::: EXERCISE MATERIALS

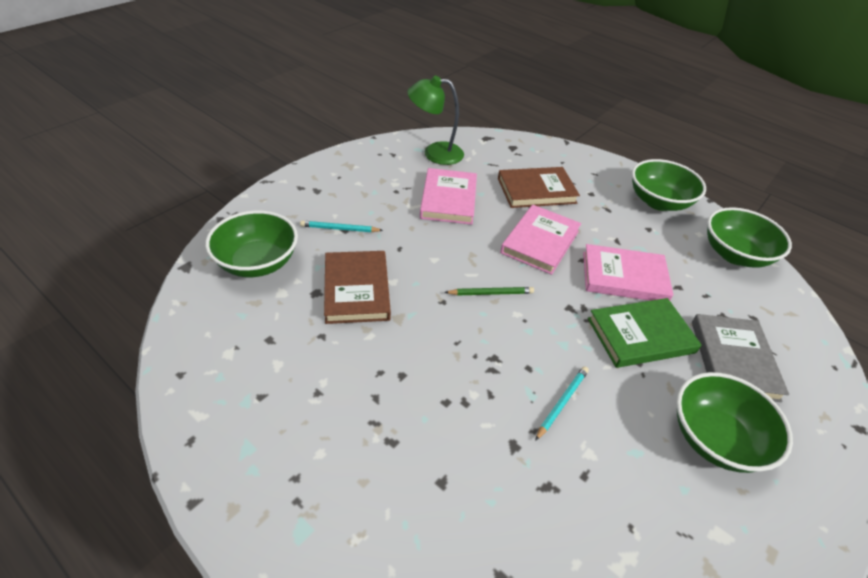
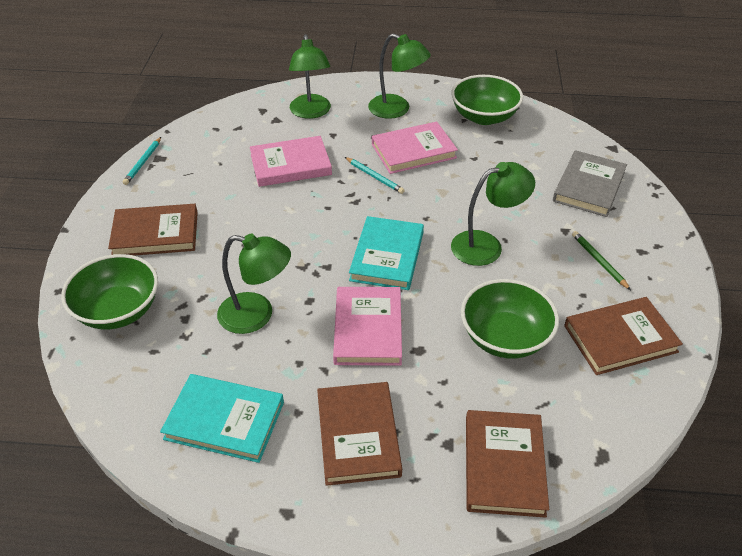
brown book: 2 -> 4
green book: 1 -> 0
green bowl: 4 -> 3
green lamp: 1 -> 4
turquoise book: 0 -> 2

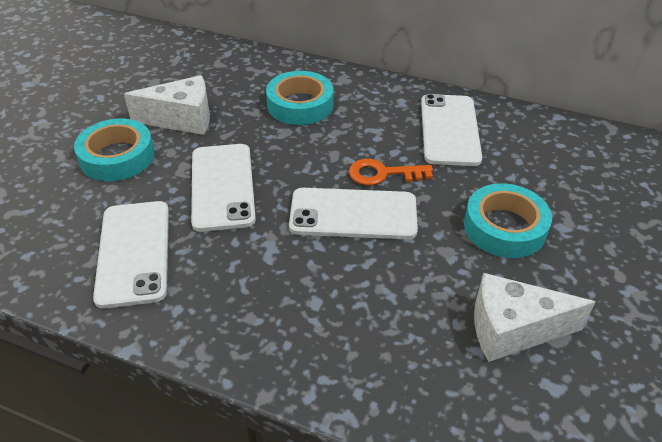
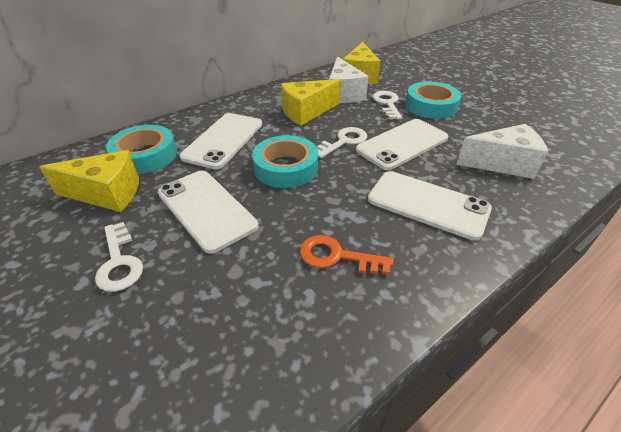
white key: 0 -> 3
yellow cheese: 0 -> 3

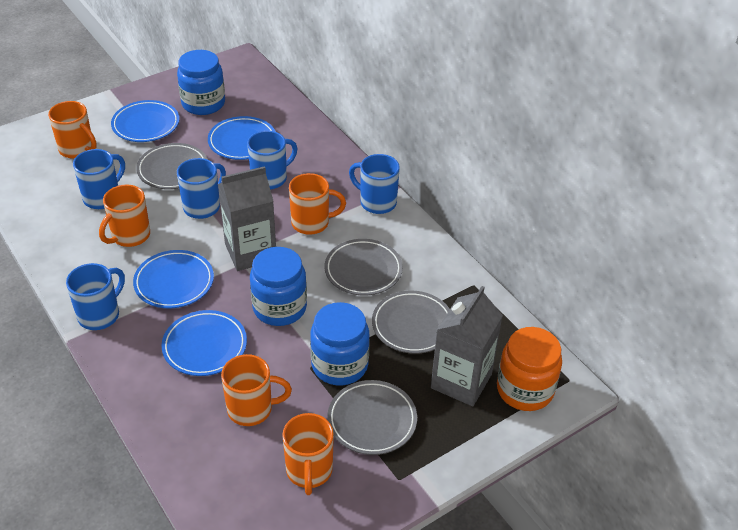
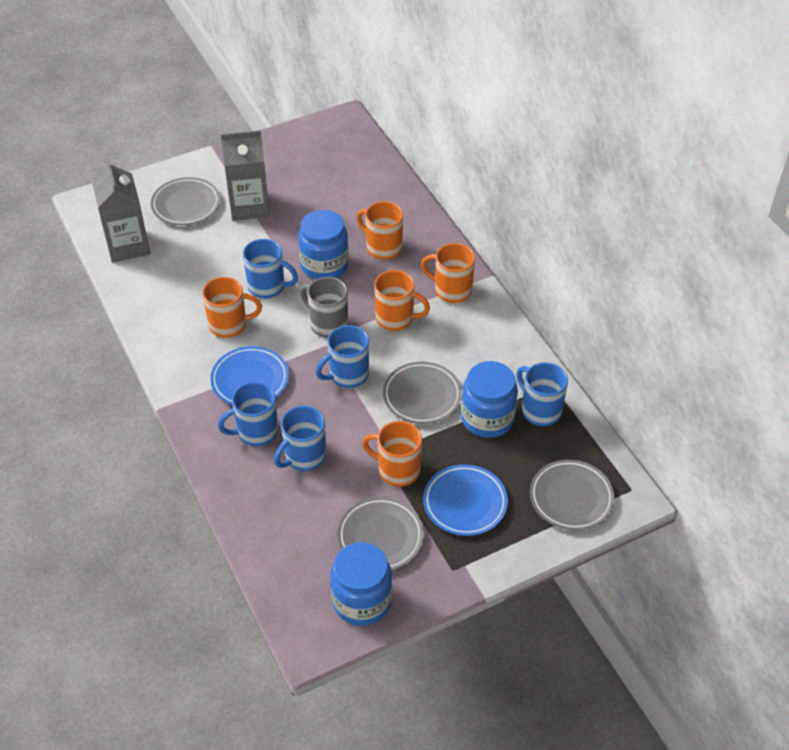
blue plate: 4 -> 2
grey mug: 0 -> 1
orange jar: 1 -> 0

::::::

Could you restate every record above word for word, dropping the pictures?

brown book: 2 -> 4
green book: 1 -> 0
green bowl: 4 -> 3
green lamp: 1 -> 4
turquoise book: 0 -> 2

white key: 0 -> 3
yellow cheese: 0 -> 3

blue plate: 4 -> 2
grey mug: 0 -> 1
orange jar: 1 -> 0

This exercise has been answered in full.